Change detection outputs >>
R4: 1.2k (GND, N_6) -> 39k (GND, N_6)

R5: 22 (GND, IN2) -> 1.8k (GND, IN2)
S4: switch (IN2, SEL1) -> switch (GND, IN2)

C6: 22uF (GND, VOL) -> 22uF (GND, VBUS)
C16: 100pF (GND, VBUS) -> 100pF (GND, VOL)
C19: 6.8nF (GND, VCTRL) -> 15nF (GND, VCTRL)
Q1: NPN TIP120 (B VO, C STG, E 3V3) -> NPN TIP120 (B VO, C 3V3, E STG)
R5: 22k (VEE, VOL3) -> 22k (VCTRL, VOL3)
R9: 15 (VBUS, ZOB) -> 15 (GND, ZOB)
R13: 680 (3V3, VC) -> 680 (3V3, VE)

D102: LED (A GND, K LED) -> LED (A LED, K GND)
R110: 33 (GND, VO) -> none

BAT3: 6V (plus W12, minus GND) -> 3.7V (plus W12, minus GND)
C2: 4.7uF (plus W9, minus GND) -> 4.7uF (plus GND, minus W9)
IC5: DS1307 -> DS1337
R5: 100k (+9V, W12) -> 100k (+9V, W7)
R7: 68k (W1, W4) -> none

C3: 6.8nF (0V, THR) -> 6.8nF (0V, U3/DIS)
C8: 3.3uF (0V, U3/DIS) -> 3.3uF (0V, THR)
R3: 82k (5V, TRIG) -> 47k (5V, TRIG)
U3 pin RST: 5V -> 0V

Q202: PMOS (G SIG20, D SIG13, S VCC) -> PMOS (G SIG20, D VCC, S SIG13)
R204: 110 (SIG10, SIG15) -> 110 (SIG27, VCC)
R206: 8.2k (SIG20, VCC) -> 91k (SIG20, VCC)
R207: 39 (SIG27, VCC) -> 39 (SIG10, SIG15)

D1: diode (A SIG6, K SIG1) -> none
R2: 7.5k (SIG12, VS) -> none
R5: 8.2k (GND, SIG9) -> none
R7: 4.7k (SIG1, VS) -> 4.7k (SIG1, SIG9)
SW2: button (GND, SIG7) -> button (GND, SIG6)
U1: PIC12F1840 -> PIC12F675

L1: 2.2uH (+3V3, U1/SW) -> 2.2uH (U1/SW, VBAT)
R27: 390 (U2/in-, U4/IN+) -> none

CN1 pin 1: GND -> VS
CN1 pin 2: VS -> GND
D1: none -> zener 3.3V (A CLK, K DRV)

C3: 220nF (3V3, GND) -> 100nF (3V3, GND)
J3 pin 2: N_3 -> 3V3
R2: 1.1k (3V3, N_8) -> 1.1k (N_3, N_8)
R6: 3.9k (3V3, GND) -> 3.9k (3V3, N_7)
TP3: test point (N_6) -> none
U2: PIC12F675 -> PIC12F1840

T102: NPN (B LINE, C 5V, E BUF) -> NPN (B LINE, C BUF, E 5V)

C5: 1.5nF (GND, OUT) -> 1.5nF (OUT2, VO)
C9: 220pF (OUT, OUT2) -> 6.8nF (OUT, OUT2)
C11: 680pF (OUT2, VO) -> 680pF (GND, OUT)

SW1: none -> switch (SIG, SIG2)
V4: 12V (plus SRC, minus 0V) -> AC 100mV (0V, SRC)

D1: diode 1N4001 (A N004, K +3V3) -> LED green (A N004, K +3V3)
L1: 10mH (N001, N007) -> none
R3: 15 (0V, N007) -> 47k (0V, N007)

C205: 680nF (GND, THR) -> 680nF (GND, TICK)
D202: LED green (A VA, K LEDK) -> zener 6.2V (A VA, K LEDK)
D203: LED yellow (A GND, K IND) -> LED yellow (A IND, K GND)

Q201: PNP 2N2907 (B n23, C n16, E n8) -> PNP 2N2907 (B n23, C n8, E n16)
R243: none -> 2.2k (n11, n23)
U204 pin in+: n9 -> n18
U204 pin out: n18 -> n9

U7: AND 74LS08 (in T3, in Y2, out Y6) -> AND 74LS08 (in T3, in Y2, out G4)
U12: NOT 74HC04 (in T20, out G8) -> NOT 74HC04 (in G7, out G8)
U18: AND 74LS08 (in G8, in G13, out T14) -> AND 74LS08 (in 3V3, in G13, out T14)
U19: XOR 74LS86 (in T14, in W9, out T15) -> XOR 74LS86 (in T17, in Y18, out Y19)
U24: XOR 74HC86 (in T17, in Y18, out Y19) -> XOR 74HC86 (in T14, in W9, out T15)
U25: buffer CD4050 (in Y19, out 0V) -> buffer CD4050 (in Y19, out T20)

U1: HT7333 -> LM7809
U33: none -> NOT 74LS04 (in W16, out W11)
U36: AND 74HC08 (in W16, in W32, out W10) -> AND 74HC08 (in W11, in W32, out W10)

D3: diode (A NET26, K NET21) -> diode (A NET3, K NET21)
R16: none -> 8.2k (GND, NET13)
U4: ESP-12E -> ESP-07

WORK REQUIRED >> Write out each record exactly, without addition or omission.

ANSWER SPACE >>
R4: 1.2k (GND, N_6) -> 39k (GND, N_6)

R5: 22 (GND, IN2) -> 1.8k (GND, IN2)
S4: switch (IN2, SEL1) -> switch (GND, IN2)

C6: 22uF (GND, VOL) -> 22uF (GND, VBUS)
C16: 100pF (GND, VBUS) -> 100pF (GND, VOL)
C19: 6.8nF (GND, VCTRL) -> 15nF (GND, VCTRL)
Q1: NPN TIP120 (B VO, C STG, E 3V3) -> NPN TIP120 (B VO, C 3V3, E STG)
R5: 22k (VEE, VOL3) -> 22k (VCTRL, VOL3)
R9: 15 (VBUS, ZOB) -> 15 (GND, ZOB)
R13: 680 (3V3, VC) -> 680 (3V3, VE)

D102: LED (A GND, K LED) -> LED (A LED, K GND)
R110: 33 (GND, VO) -> none

BAT3: 6V (plus W12, minus GND) -> 3.7V (plus W12, minus GND)
C2: 4.7uF (plus W9, minus GND) -> 4.7uF (plus GND, minus W9)
IC5: DS1307 -> DS1337
R5: 100k (+9V, W12) -> 100k (+9V, W7)
R7: 68k (W1, W4) -> none

C3: 6.8nF (0V, THR) -> 6.8nF (0V, U3/DIS)
C8: 3.3uF (0V, U3/DIS) -> 3.3uF (0V, THR)
R3: 82k (5V, TRIG) -> 47k (5V, TRIG)
U3 pin RST: 5V -> 0V

Q202: PMOS (G SIG20, D SIG13, S VCC) -> PMOS (G SIG20, D VCC, S SIG13)
R204: 110 (SIG10, SIG15) -> 110 (SIG27, VCC)
R206: 8.2k (SIG20, VCC) -> 91k (SIG20, VCC)
R207: 39 (SIG27, VCC) -> 39 (SIG10, SIG15)

D1: diode (A SIG6, K SIG1) -> none
R2: 7.5k (SIG12, VS) -> none
R5: 8.2k (GND, SIG9) -> none
R7: 4.7k (SIG1, VS) -> 4.7k (SIG1, SIG9)
SW2: button (GND, SIG7) -> button (GND, SIG6)
U1: PIC12F1840 -> PIC12F675

L1: 2.2uH (+3V3, U1/SW) -> 2.2uH (U1/SW, VBAT)
R27: 390 (U2/in-, U4/IN+) -> none

CN1 pin 1: GND -> VS
CN1 pin 2: VS -> GND
D1: none -> zener 3.3V (A CLK, K DRV)

C3: 220nF (3V3, GND) -> 100nF (3V3, GND)
J3 pin 2: N_3 -> 3V3
R2: 1.1k (3V3, N_8) -> 1.1k (N_3, N_8)
R6: 3.9k (3V3, GND) -> 3.9k (3V3, N_7)
TP3: test point (N_6) -> none
U2: PIC12F675 -> PIC12F1840

T102: NPN (B LINE, C 5V, E BUF) -> NPN (B LINE, C BUF, E 5V)

C5: 1.5nF (GND, OUT) -> 1.5nF (OUT2, VO)
C9: 220pF (OUT, OUT2) -> 6.8nF (OUT, OUT2)
C11: 680pF (OUT2, VO) -> 680pF (GND, OUT)

SW1: none -> switch (SIG, SIG2)
V4: 12V (plus SRC, minus 0V) -> AC 100mV (0V, SRC)

D1: diode 1N4001 (A N004, K +3V3) -> LED green (A N004, K +3V3)
L1: 10mH (N001, N007) -> none
R3: 15 (0V, N007) -> 47k (0V, N007)

C205: 680nF (GND, THR) -> 680nF (GND, TICK)
D202: LED green (A VA, K LEDK) -> zener 6.2V (A VA, K LEDK)
D203: LED yellow (A GND, K IND) -> LED yellow (A IND, K GND)

Q201: PNP 2N2907 (B n23, C n16, E n8) -> PNP 2N2907 (B n23, C n8, E n16)
R243: none -> 2.2k (n11, n23)
U204 pin in+: n9 -> n18
U204 pin out: n18 -> n9

U7: AND 74LS08 (in T3, in Y2, out Y6) -> AND 74LS08 (in T3, in Y2, out G4)
U12: NOT 74HC04 (in T20, out G8) -> NOT 74HC04 (in G7, out G8)
U18: AND 74LS08 (in G8, in G13, out T14) -> AND 74LS08 (in 3V3, in G13, out T14)
U19: XOR 74LS86 (in T14, in W9, out T15) -> XOR 74LS86 (in T17, in Y18, out Y19)
U24: XOR 74HC86 (in T17, in Y18, out Y19) -> XOR 74HC86 (in T14, in W9, out T15)
U25: buffer CD4050 (in Y19, out 0V) -> buffer CD4050 (in Y19, out T20)

U1: HT7333 -> LM7809
U33: none -> NOT 74LS04 (in W16, out W11)
U36: AND 74HC08 (in W16, in W32, out W10) -> AND 74HC08 (in W11, in W32, out W10)

D3: diode (A NET26, K NET21) -> diode (A NET3, K NET21)
R16: none -> 8.2k (GND, NET13)
U4: ESP-12E -> ESP-07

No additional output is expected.